*** Opening Given material ***

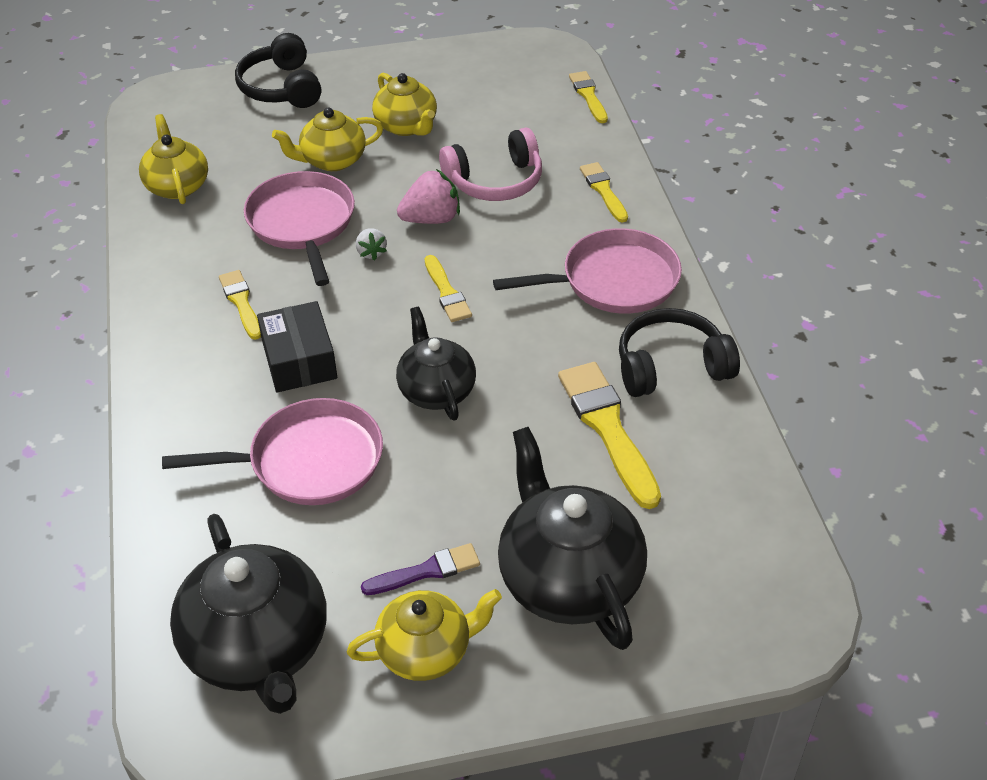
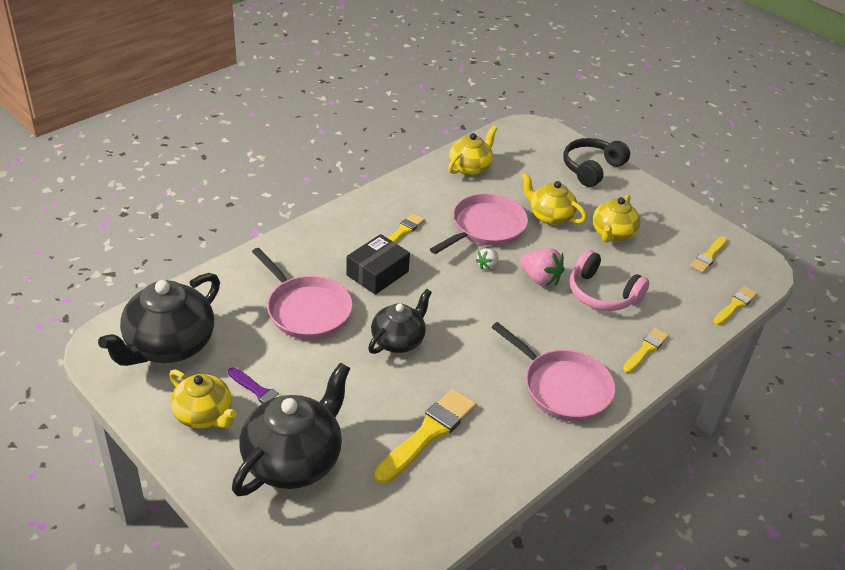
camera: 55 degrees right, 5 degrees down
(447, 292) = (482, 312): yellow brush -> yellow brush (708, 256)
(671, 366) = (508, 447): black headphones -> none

*** Closing Given material ***

Output all the material above exactly once more, leaving every picture out.

camera: 55 degrees right, 5 degrees down
(447, 292) = (482, 312): yellow brush -> yellow brush (708, 256)
(671, 366) = (508, 447): black headphones -> none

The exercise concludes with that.